Exercise brief >>
Exactly as they stand, copy the lines from the one containing "SW3: button (GND, N15) -> switch (GND, N15)" to the final line of the data; leave out the pictures.

(Collected data)
================
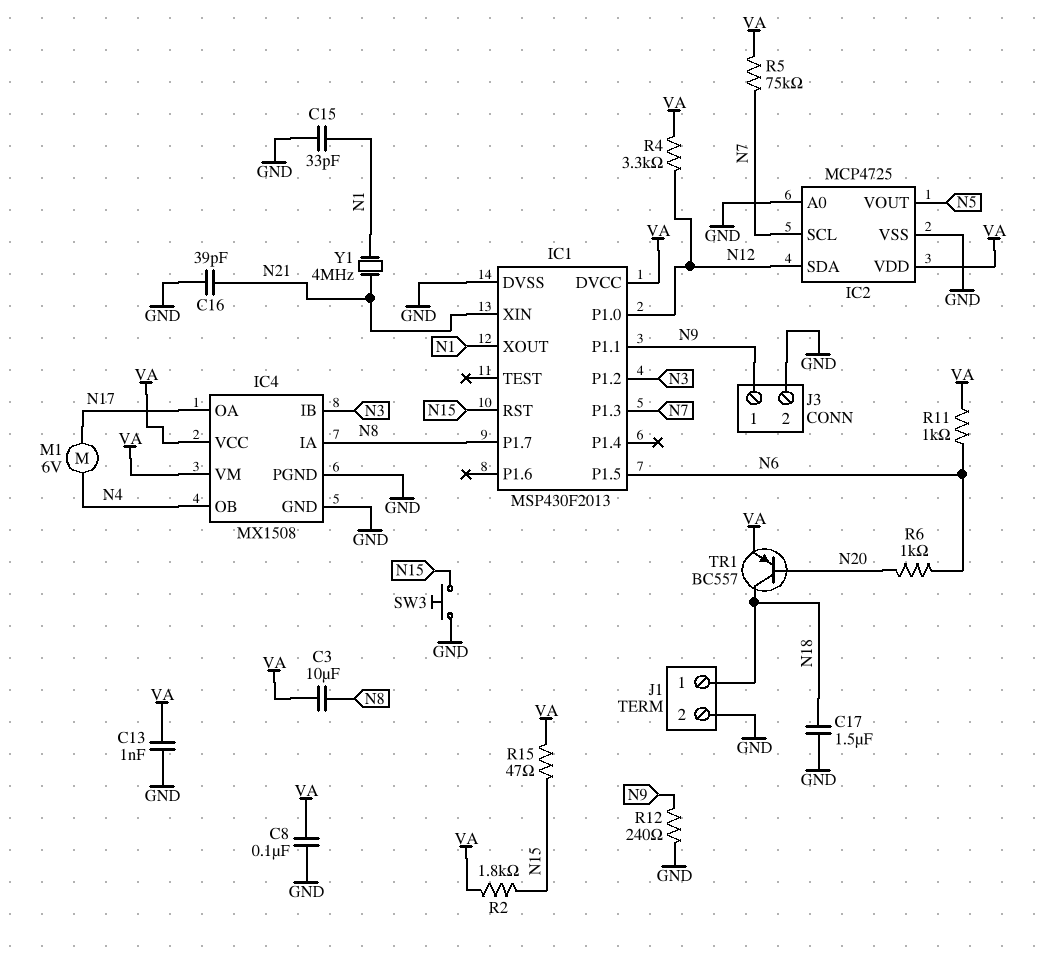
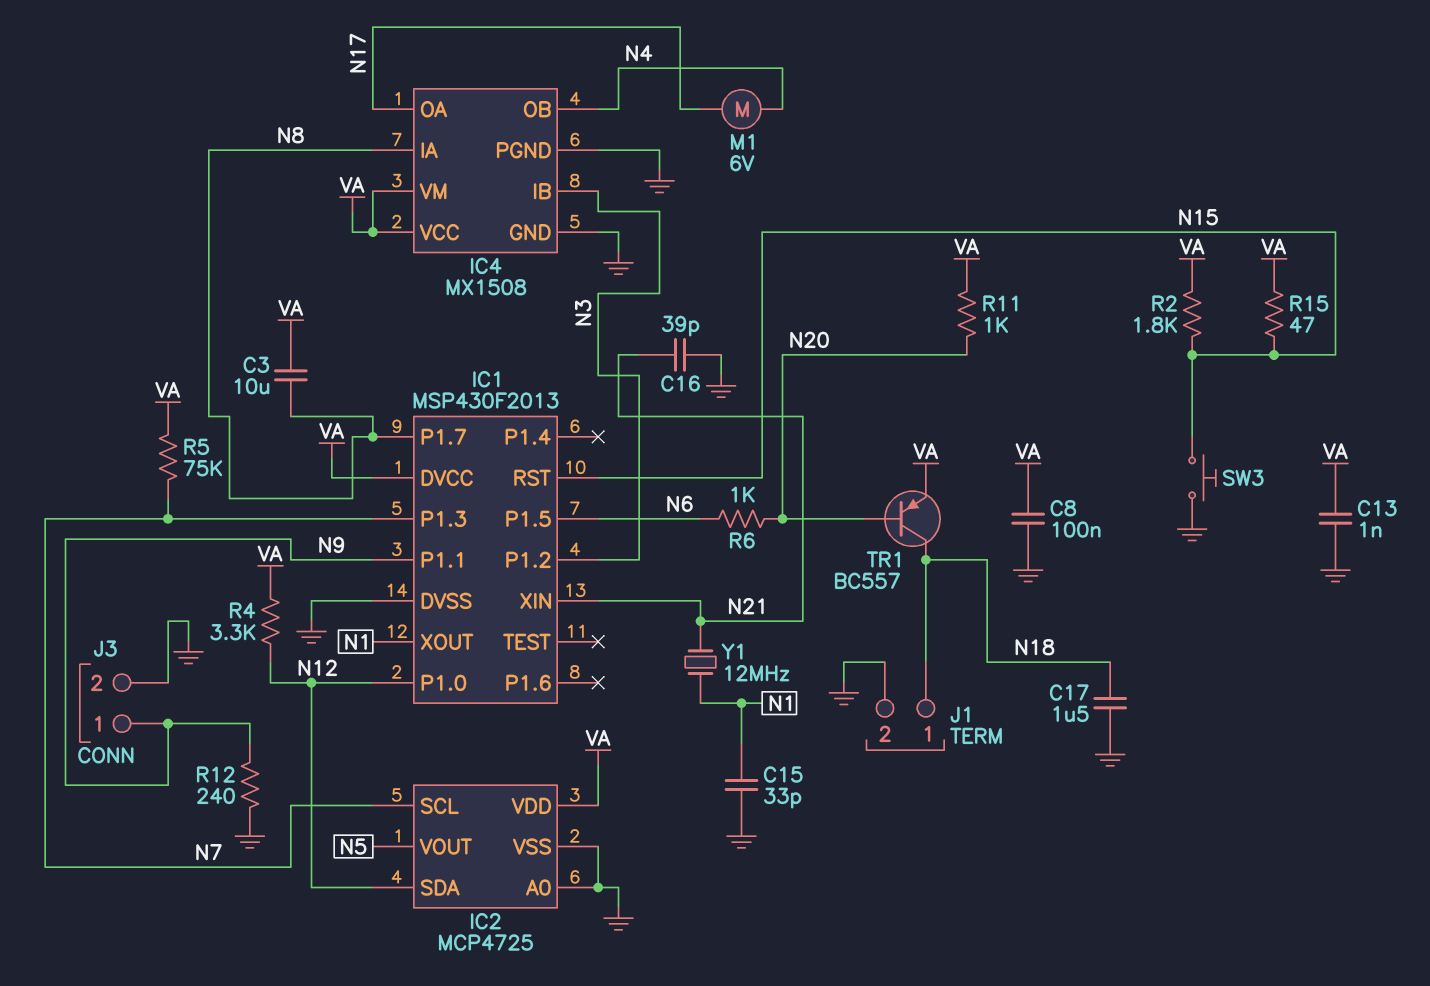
R11: 1k (N6, VA) -> 1k (N20, VA)
Y1: 4MHz (N1, N21) -> 12MHz (N1, N21)

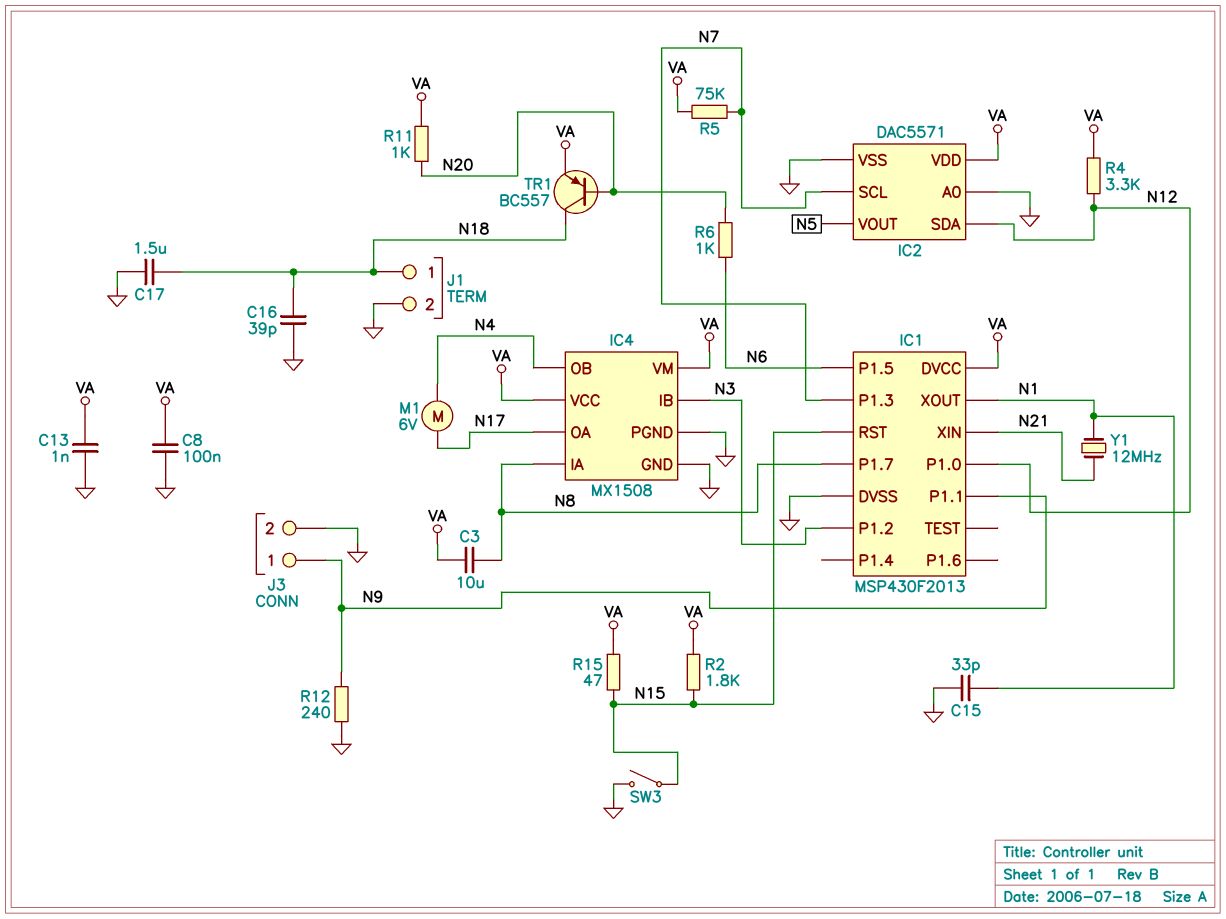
C16: 39pF (GND, N21) -> 39pF (GND, N18)
IC2: MCP4725 -> DAC5571
SW3: button (GND, N15) -> switch (GND, N15)

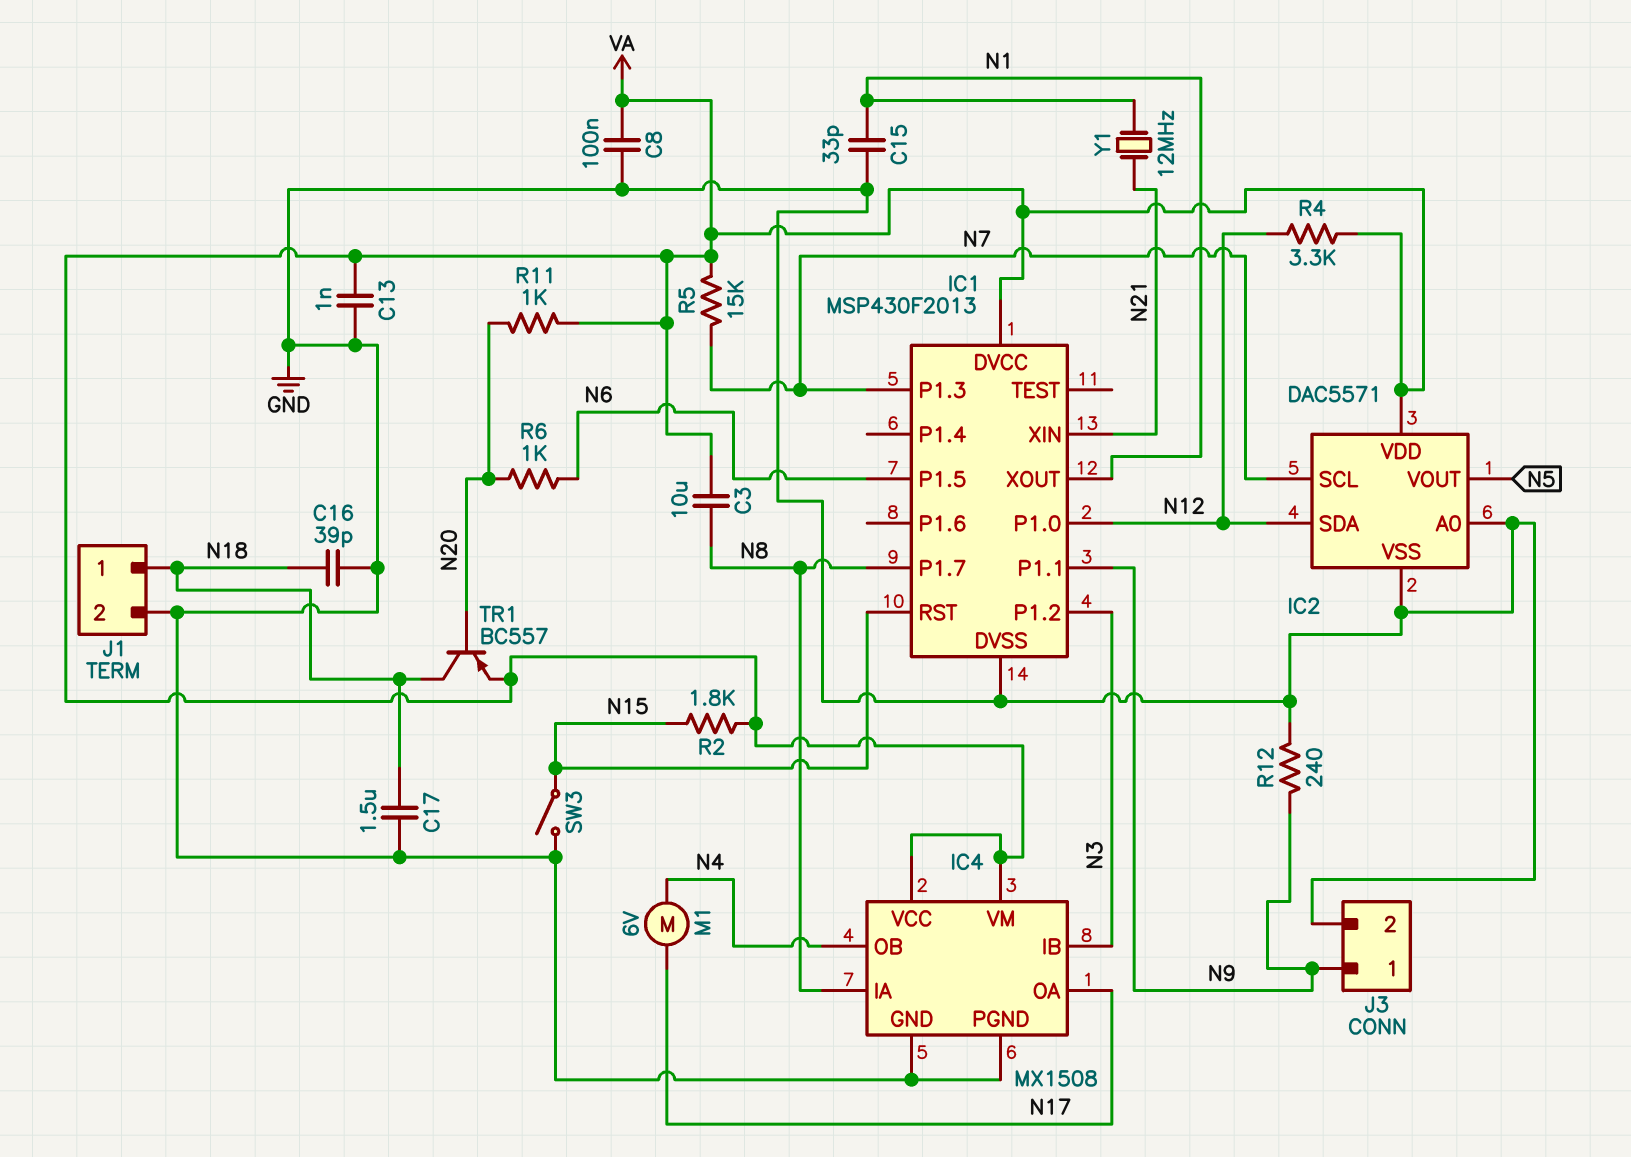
R5: 75k (N7, VA) -> 15k (N7, VA)
R15: 47 (N15, VA) -> none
================
Response area >>
SW3: button (GND, N15) -> switch (GND, N15)

R5: 75k (N7, VA) -> 15k (N7, VA)
R15: 47 (N15, VA) -> none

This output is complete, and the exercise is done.